#### [BRIEF]
Pictures in the records are to be excluded from an otherwise exact copy.

#### [TASK INPUT]
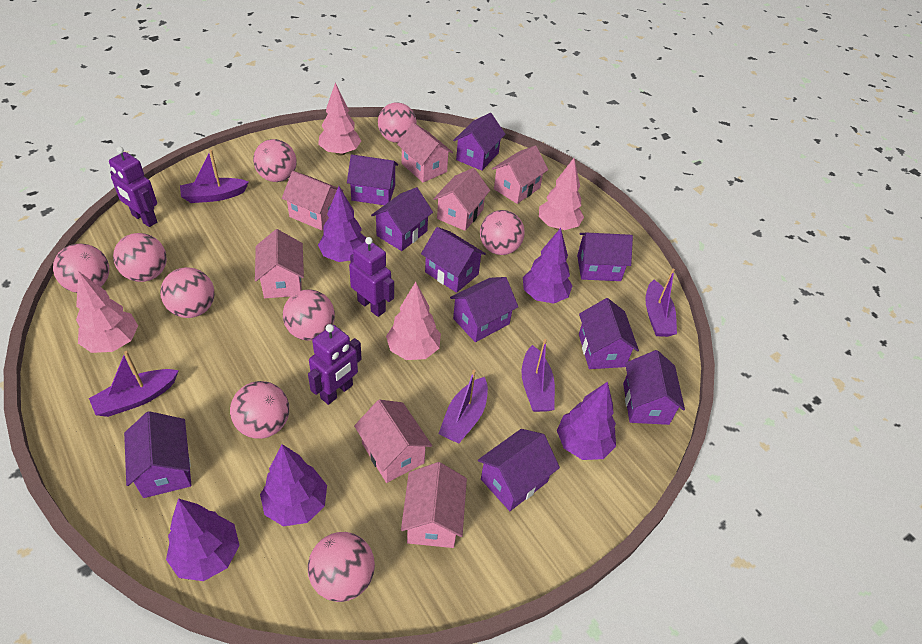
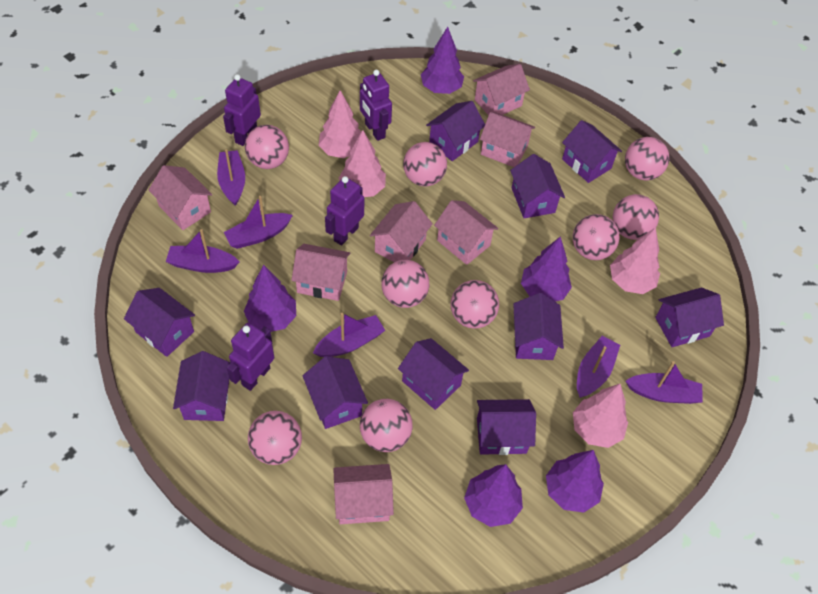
purple boat: 5 -> 6
purple robot: 3 -> 4

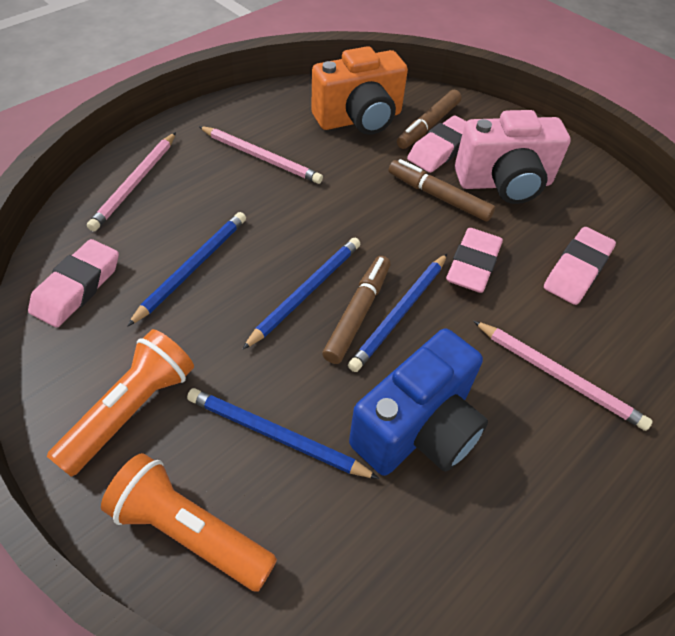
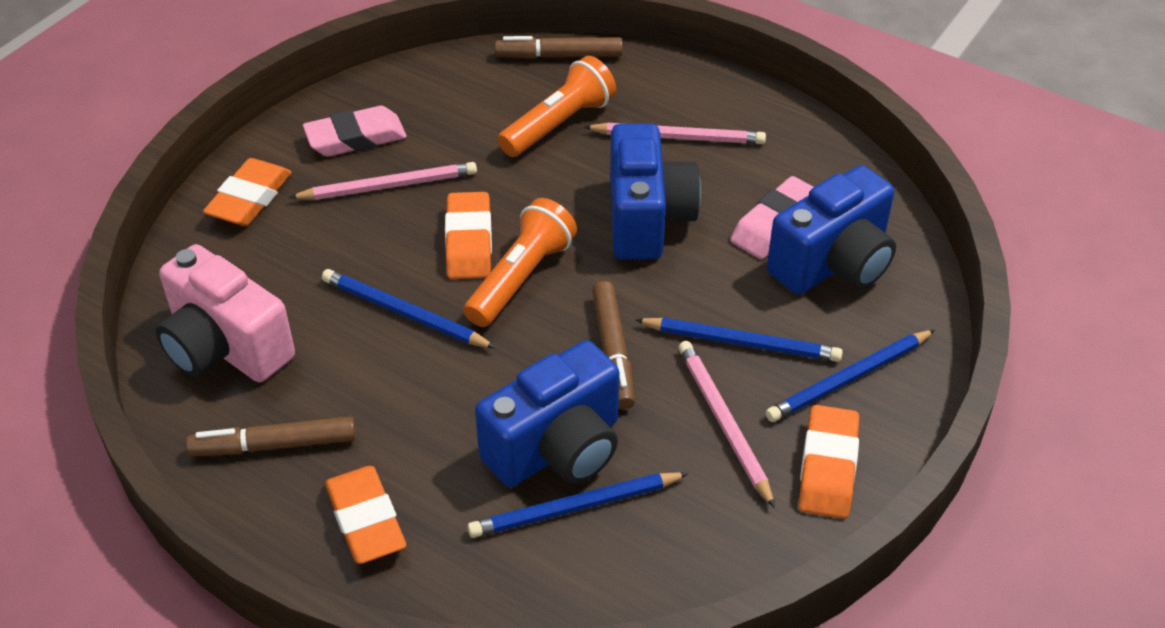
blue camera: 1 -> 3
orange camera: 1 -> 0
orange eraser: 0 -> 4
pink eraser: 4 -> 2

#### [ANSWER SPACE]
purple boat: 5 -> 6
purple robot: 3 -> 4

blue camera: 1 -> 3
orange camera: 1 -> 0
orange eraser: 0 -> 4
pink eraser: 4 -> 2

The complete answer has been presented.